### YOUR INSTRUCTIONS
Within the material that follows, how many lines include the string "VREF"? Answer with the number and nothing more.

### DATA RECORDS
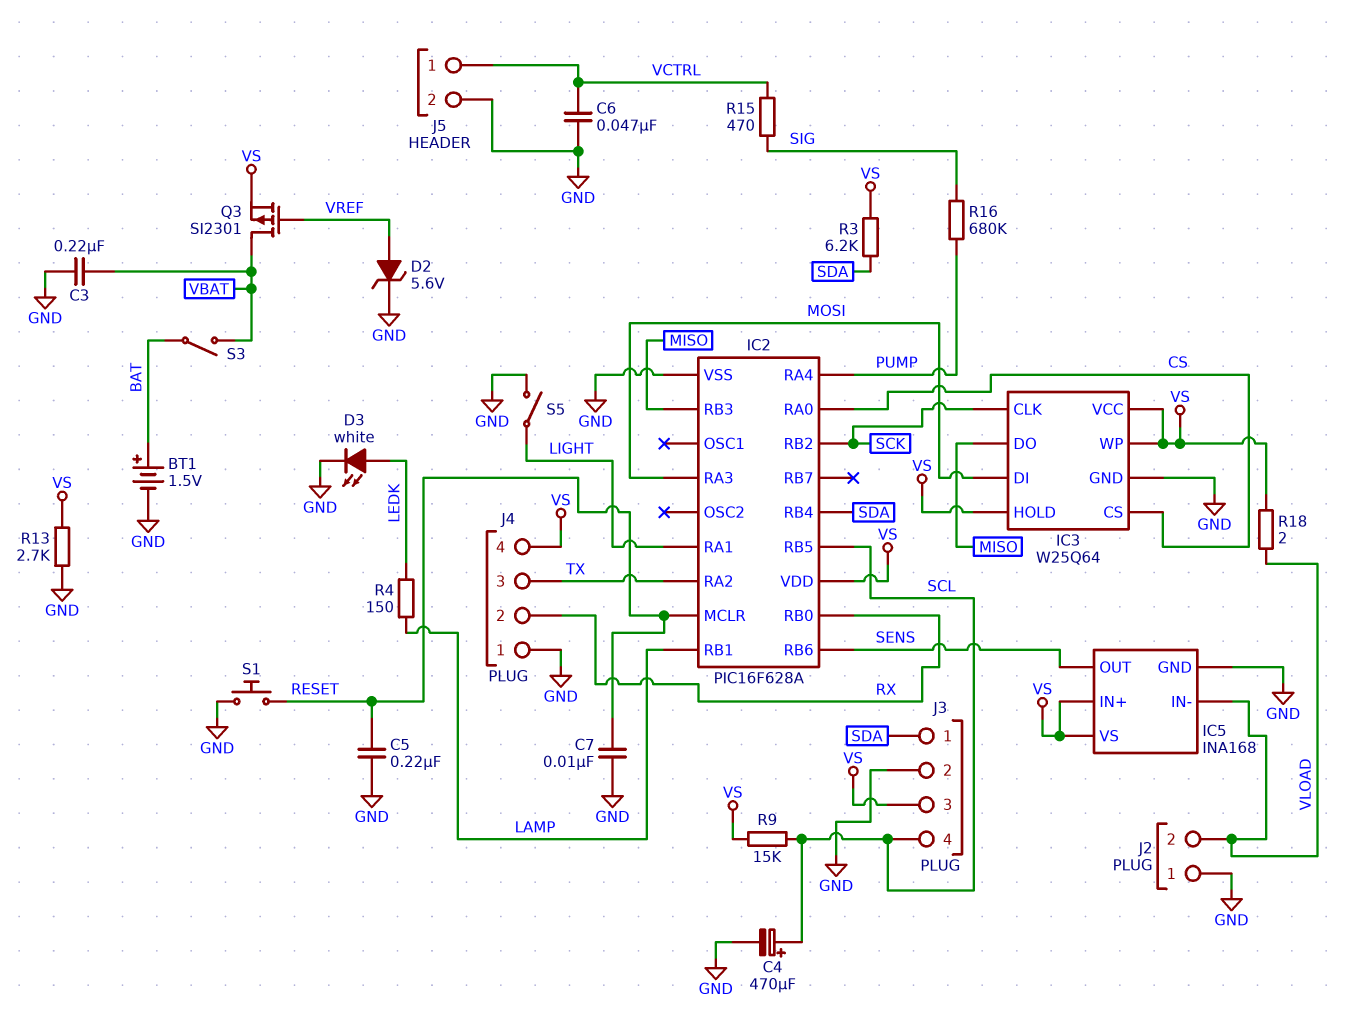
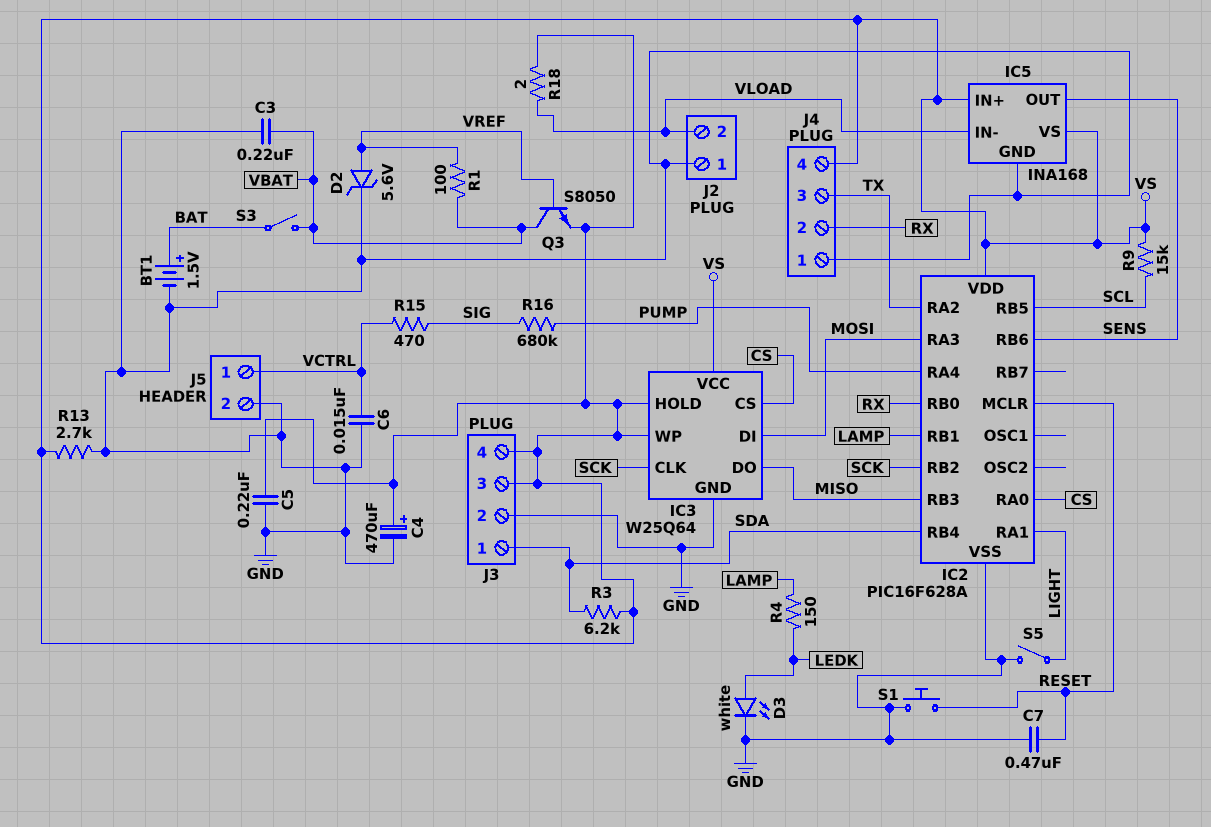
C4: 470uF (plus SCL, minus GND) -> 470uF (plus VS, minus GND)
C5: 220nF (GND, RESET) -> 220nF (GND, VS)
C6: 47nF (GND, VCTRL) -> 15nF (GND, VCTRL)
C7: 10nF (GND, RESET) -> 470nF (GND, RESET)
J3 pin 4: SCL -> VS
Q3: PMOS SI2301 (G VREF, D VBAT, S VS) -> NPN S8050 (B VREF, C VBAT, E VS)
R1: none -> 100 (VBAT, VREF)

### EXPECTED ANSWER
2